Records shown:
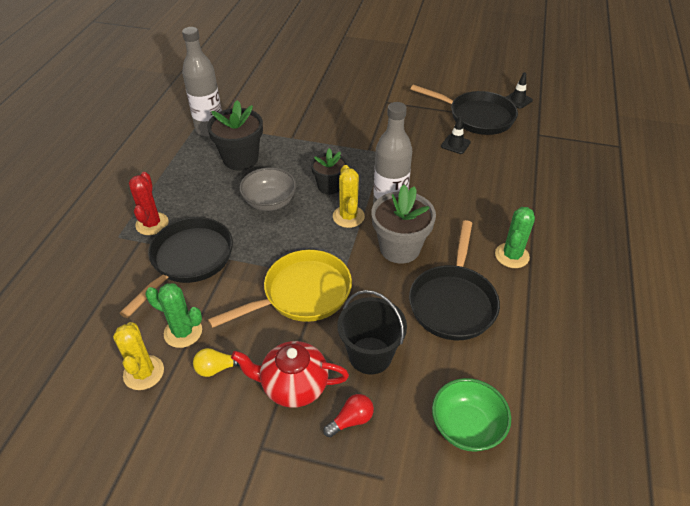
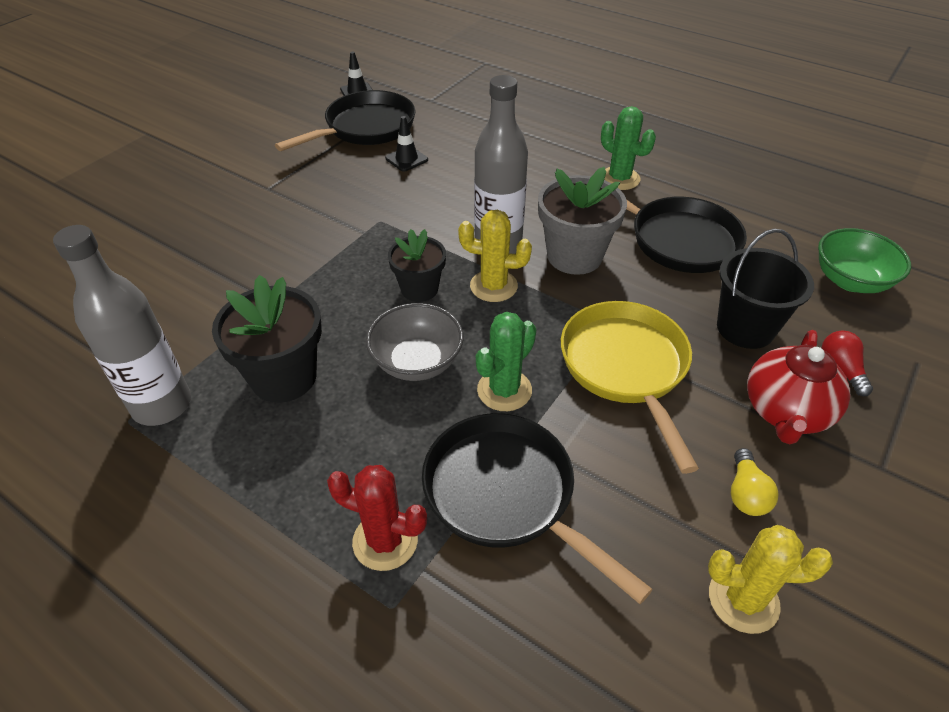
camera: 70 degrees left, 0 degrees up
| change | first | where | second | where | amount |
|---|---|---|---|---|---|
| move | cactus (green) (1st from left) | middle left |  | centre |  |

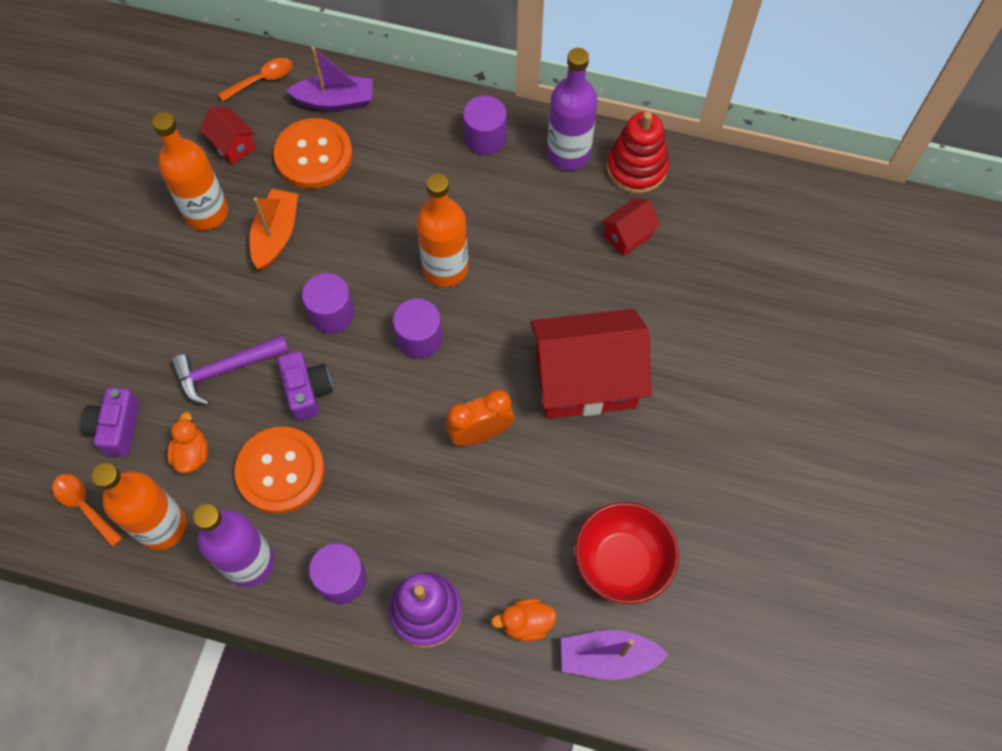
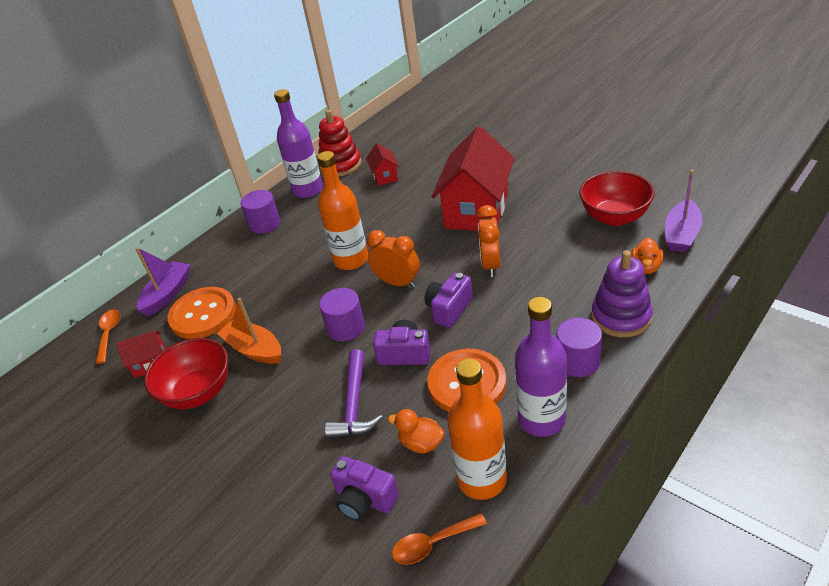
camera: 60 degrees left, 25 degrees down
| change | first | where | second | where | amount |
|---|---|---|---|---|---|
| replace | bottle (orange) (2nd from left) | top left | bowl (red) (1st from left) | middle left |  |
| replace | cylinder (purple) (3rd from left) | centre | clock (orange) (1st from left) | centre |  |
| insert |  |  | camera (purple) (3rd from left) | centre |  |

Task details: Restate the listing above word for word and skip each picture.

Written solution:
camera: 70 degrees left, 0 degrees up
| change | first | where | second | where | amount |
|---|---|---|---|---|---|
| move | cactus (green) (1st from left) | middle left |  | centre |  |

camera: 60 degrees left, 25 degrees down
| change | first | where | second | where | amount |
|---|---|---|---|---|---|
| replace | bottle (orange) (2nd from left) | top left | bowl (red) (1st from left) | middle left |  |
| replace | cylinder (purple) (3rd from left) | centre | clock (orange) (1st from left) | centre |  |
| insert |  |  | camera (purple) (3rd from left) | centre |  |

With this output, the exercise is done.